(WHAT NEEDS TO BE DONE)
Every line in the data below has to be repeated exactly; no picture belongs in the result.

(RECORDED INFORMATION)
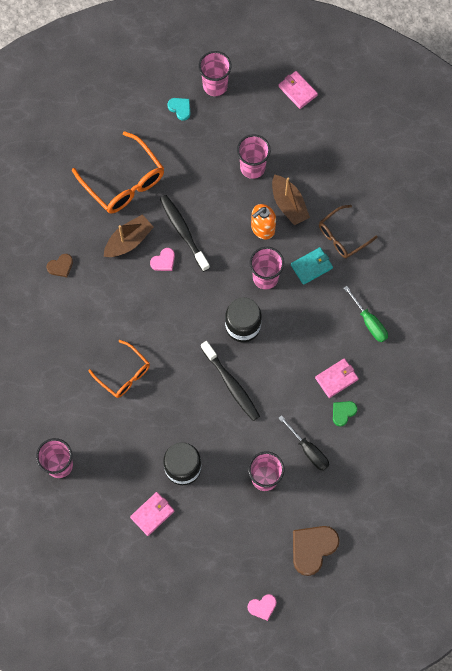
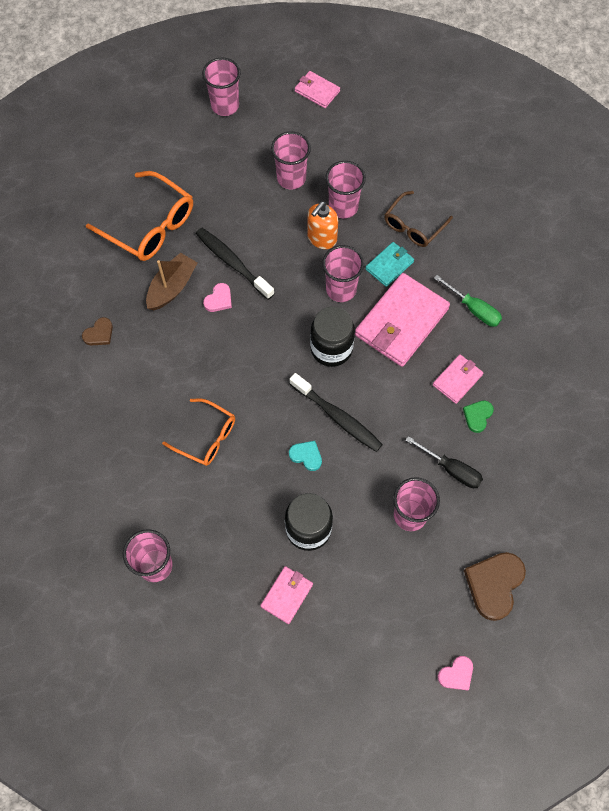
camera: 15 degrees left, 5 degrees down
(180, 108) = (193, 137): turquoise heart -> turquoise heart (306, 456)
(288, 204) = (343, 207): brown boat -> pink cup
(306, 318) = (401, 322): none -> pink wallet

(YOUR SOLUTION)
camera: 15 degrees left, 5 degrees down
(180, 108) = (193, 137): turquoise heart -> turquoise heart (306, 456)
(288, 204) = (343, 207): brown boat -> pink cup
(306, 318) = (401, 322): none -> pink wallet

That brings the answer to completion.